* **WHAT YOU SHOULD DO**:
The expected result is a word-for-word copy of the entries, minus any pictures.

=== Begin Enclosure ===

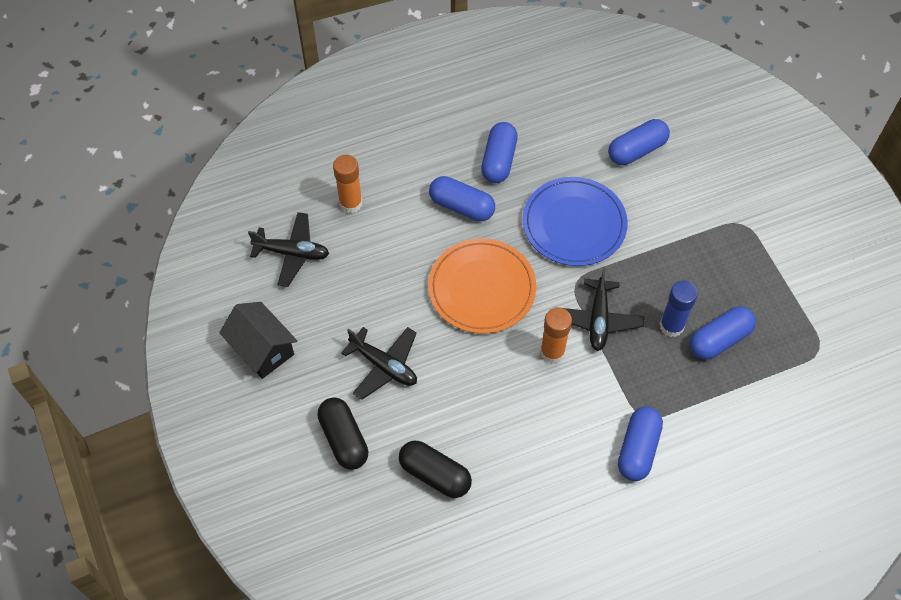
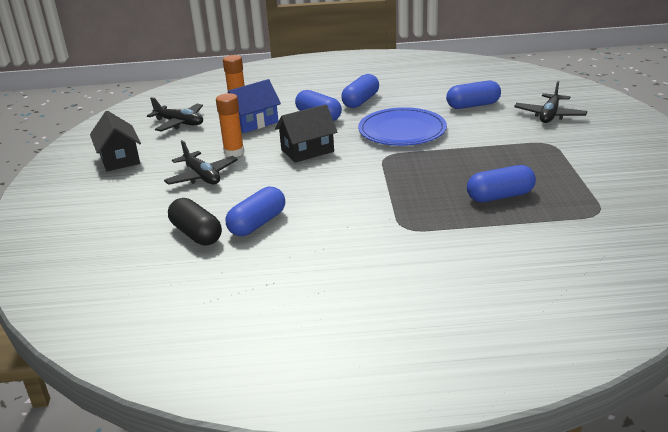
camera: 20 degrees right, 30 degrees down
(344, 439) = (139, 206): black capsule -> none
(387, 236) = (253, 123): none -> blue house
(482, 288) = (307, 151): orange plate -> black house
(552, 352) = (344, 185): orange glue stick -> orange glue stick (234, 152)
(598, 319) = (394, 174): black plane -> black plane (549, 115)
(638, 449) = (388, 245): blue capsule -> blue capsule (257, 224)
(671, 326) = (458, 184): blue glue stick -> none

=== End Enclosure ===

* **ANSWER TO THIS PROBLEM**:
camera: 20 degrees right, 30 degrees down
(344, 439) = (139, 206): black capsule -> none
(387, 236) = (253, 123): none -> blue house
(482, 288) = (307, 151): orange plate -> black house
(552, 352) = (344, 185): orange glue stick -> orange glue stick (234, 152)
(598, 319) = (394, 174): black plane -> black plane (549, 115)
(638, 449) = (388, 245): blue capsule -> blue capsule (257, 224)
(671, 326) = (458, 184): blue glue stick -> none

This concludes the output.